[GOAL OF THE EXERCISE] For this exercise, repeat exactly the lines below starting at the line holding "purple teapot: [54,190,114,239]" and ending at the line holding "pink goblet: [29,234,81,316]", both included, with no extra lines and no pictures.

[RECORDED INFORMATION]

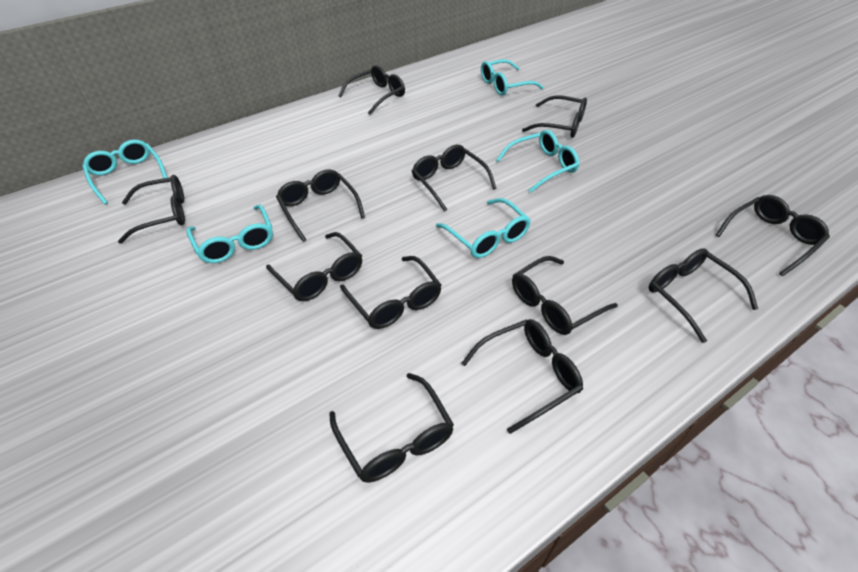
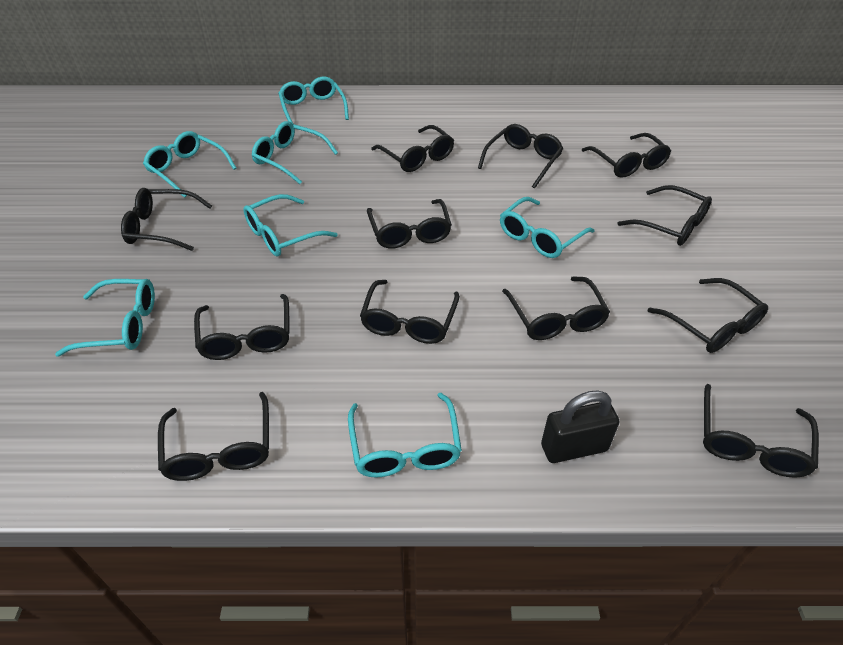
black padlock: none = 0 -> [541,390,619,463] = 1
turquoise glasses: [82,140,167,205] [186,204,273,263] [436,198,531,258] [481,59,544,96] [496,130,579,192] = 5 -> [55,279,155,357] [143,131,236,198] [243,194,338,257] [252,121,338,184] [278,77,349,124] [348,393,462,477] [500,197,594,258] = 7

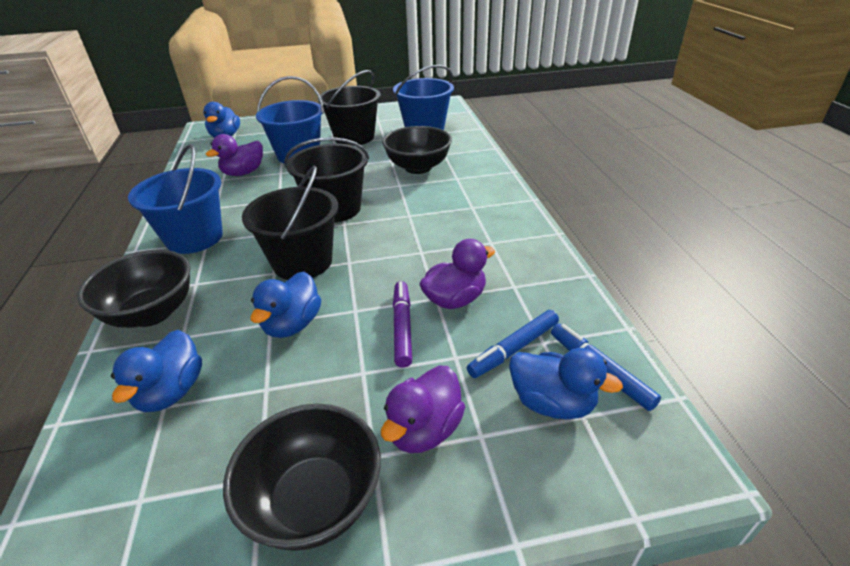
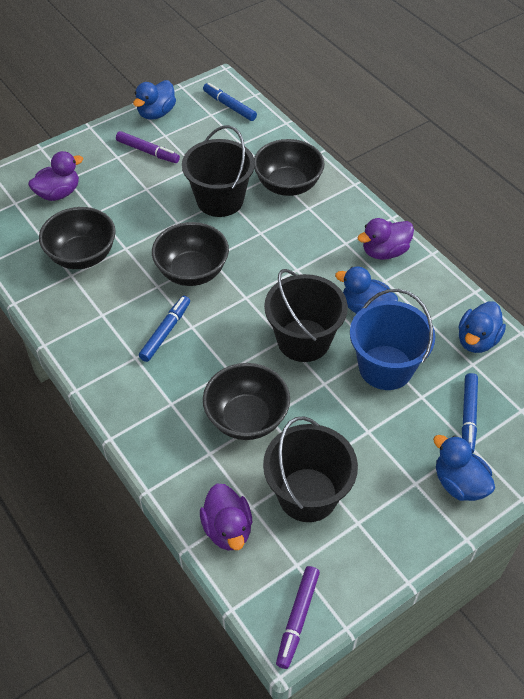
black bowl: [77,250,190,328] [223,404,381,551] [382,126,452,174] = 3 -> [39,207,116,269] [152,222,229,286] [203,363,290,440] [254,139,325,196] = 4
blue bucket: [128,144,223,254] [256,76,324,164] [393,65,454,130] = 3 -> [350,289,435,390] = 1
blue marker: [467,310,559,378] [551,323,661,411] = 2 -> [139,296,190,362] [203,83,257,121] [462,373,478,453] = 3
purple marker: [393,281,412,368] = 1 -> [116,131,180,163] [276,566,320,669] = 2

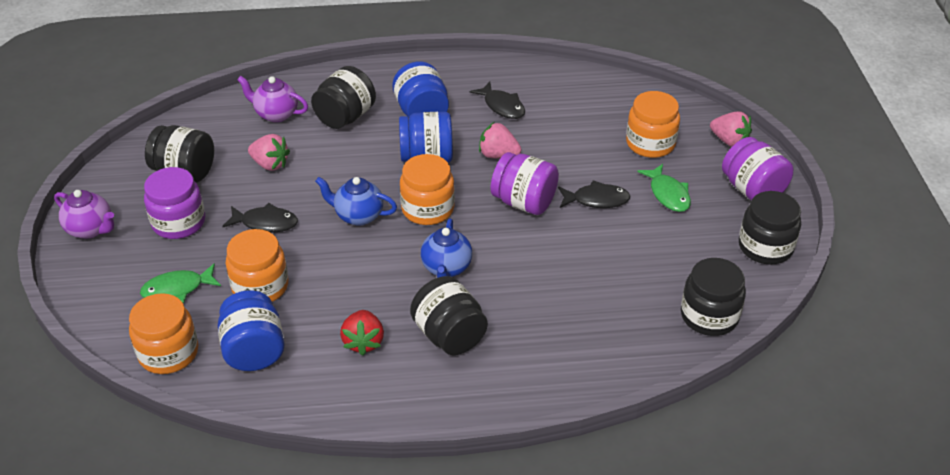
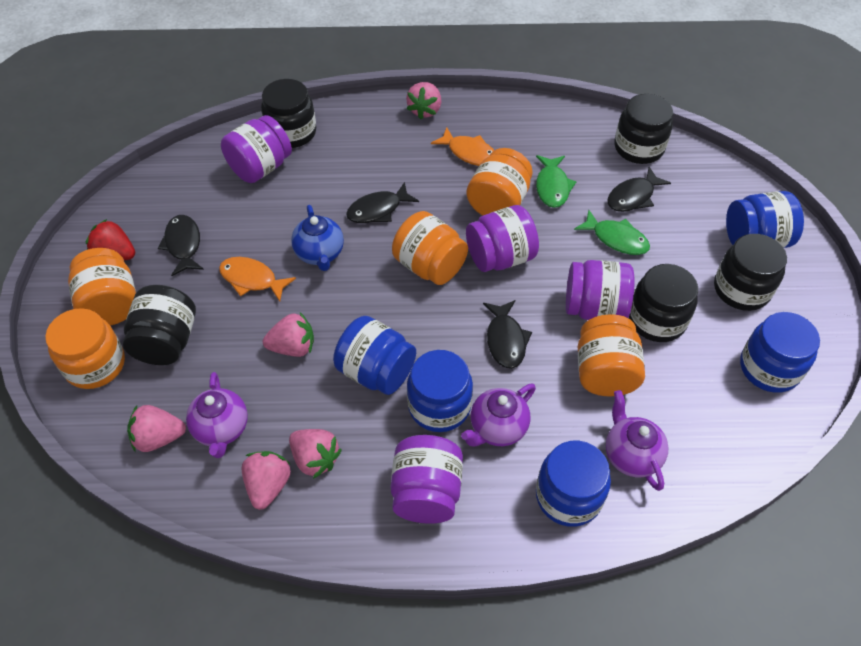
black fish: [222,203,298,233] [470,81,525,119] [558,181,630,208] = 3 -> [158,215,204,276] [346,182,419,223] [483,300,532,369] [607,167,671,212] = 4
blue jar: [218,290,285,371] [392,61,449,117] [399,112,453,163] = 3 -> [333,316,416,395] [407,350,473,432] [536,440,611,527] [726,191,804,248] [740,312,820,393] = 5
blue teapot: [315,177,397,226] [421,218,472,278] = 2 -> [291,205,344,271] = 1
orange fish: none = 0 -> [219,257,296,302] [431,127,494,166] = 2
orange jar: [129,293,198,374] [225,229,288,302] [400,154,455,225] [626,91,680,158] = 4 -> [45,308,125,389] [68,248,136,326] [392,211,468,285] [466,148,532,216] [578,314,645,397] = 5
pink strawberry: [248,134,290,171] [479,122,521,158] [710,111,752,147] = 3 -> [127,405,186,452] [242,451,291,510] [263,312,314,357] [289,429,342,479] [406,82,441,119] = 5
purple jar: [144,167,205,239] [491,152,559,215] [722,137,793,200] = 3 -> [221,115,292,183] [391,435,463,524] [466,205,539,272] [566,260,635,320] = 4
purple teapot: [54,190,114,239] [237,76,308,122] = 2 -> [186,372,248,458] [461,384,536,447] [606,390,668,491] = 3

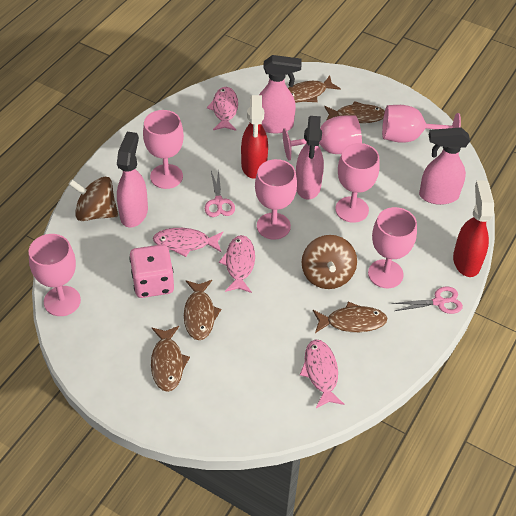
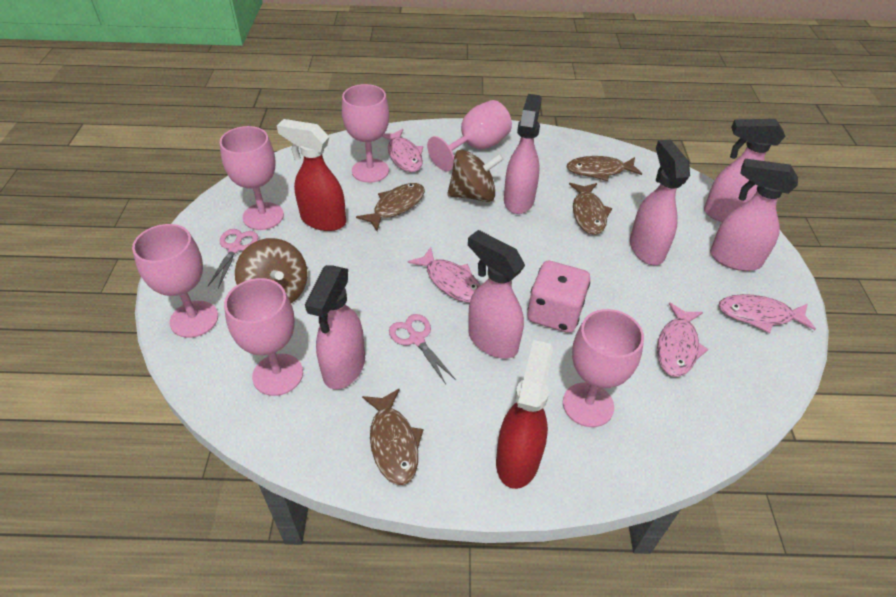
brown fish: [151,326,190,392] [184,280,221,340] [288,76,341,103] [313,301,387,333] [324,101,385,123] = 5 -> [356,183,425,231] [362,388,423,485] [567,156,642,181] [569,183,612,235] = 4
pink goblet: [29,234,81,316] [143,110,184,189] [255,159,297,240] [283,115,362,160] [335,143,380,223] [368,207,417,288] [382,105,461,143] = 7 -> [132,224,218,338] [220,126,284,230] [224,278,303,396] [342,84,389,183] [427,100,512,171] [563,309,644,427] = 6
pink spray bottle: [117,132,148,228] [259,55,302,134] [296,116,324,199] [419,127,470,205] = 4 -> [305,265,365,390] [468,230,525,359] [504,94,542,214] [630,139,690,265] [704,119,786,222] [710,159,798,271] = 6

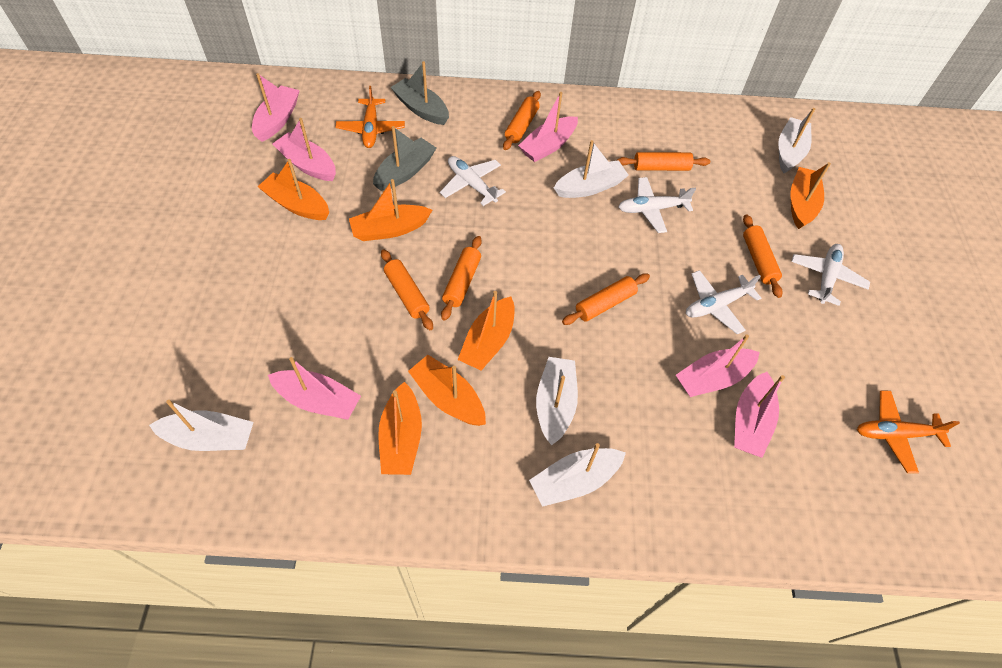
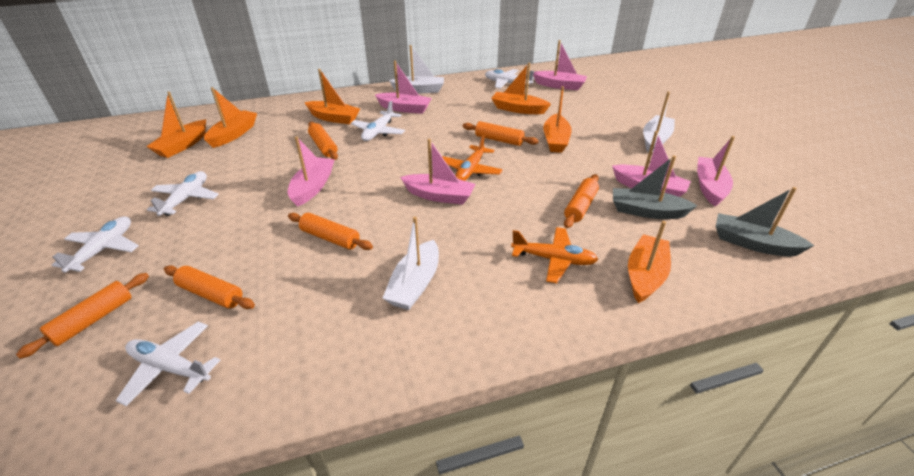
white boat: [149,400,254,451] [529,443,626,507] [536,357,578,445] [554,140,629,198] [778,108,815,173] = 5 -> [383,217,439,310] [389,45,444,94] [643,92,675,153] = 3
white plane: [440,156,506,206] [618,177,696,233] [686,270,761,334] [791,244,870,306] = 4 -> [52,217,139,273] [116,322,220,406] [147,171,219,216] [351,101,405,141] [485,69,534,89] = 5

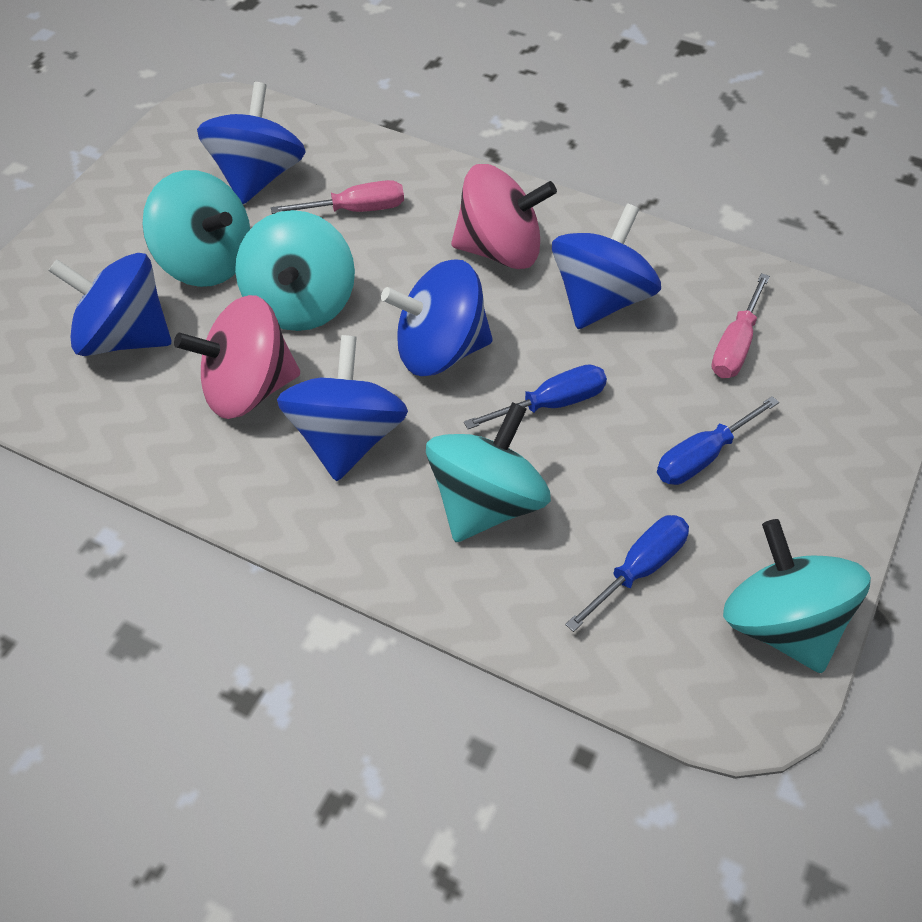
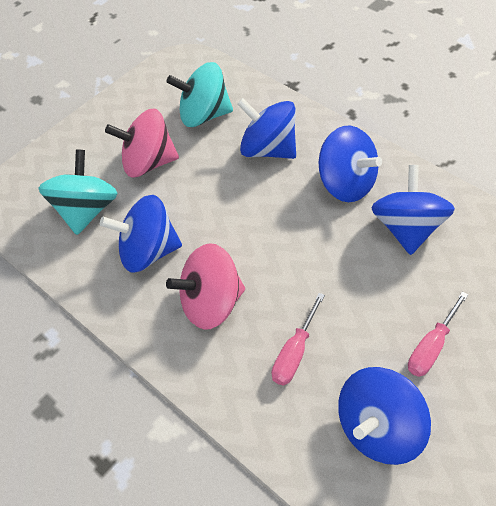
blue screwdriver: [464,364,607,429] [565,515,689,632] [657,396,779,485] = 3 -> none = 0
turquoise spinning top: [142,170,250,287] [235,210,355,331] [426,402,551,542] [723,519,871,673] = 4 -> [38,149,118,235] [166,62,233,127] = 2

[THE COMPLETED TASK]
purple teapot: [54,190,114,239] [237,76,308,122] = 2 -> [186,372,248,458] [461,384,536,447] [606,390,668,491] = 3

brown fish: [151,326,190,392] [184,280,221,340] [288,76,341,103] [313,301,387,333] [324,101,385,123] = 5 -> [356,183,425,231] [362,388,423,485] [567,156,642,181] [569,183,612,235] = 4
pink goblet: [29,234,81,316] [143,110,184,189] [255,159,297,240] [283,115,362,160] [335,143,380,223] [368,207,417,288] [382,105,461,143] = 7 -> [132,224,218,338] [220,126,284,230] [224,278,303,396] [342,84,389,183] [427,100,512,171] [563,309,644,427] = 6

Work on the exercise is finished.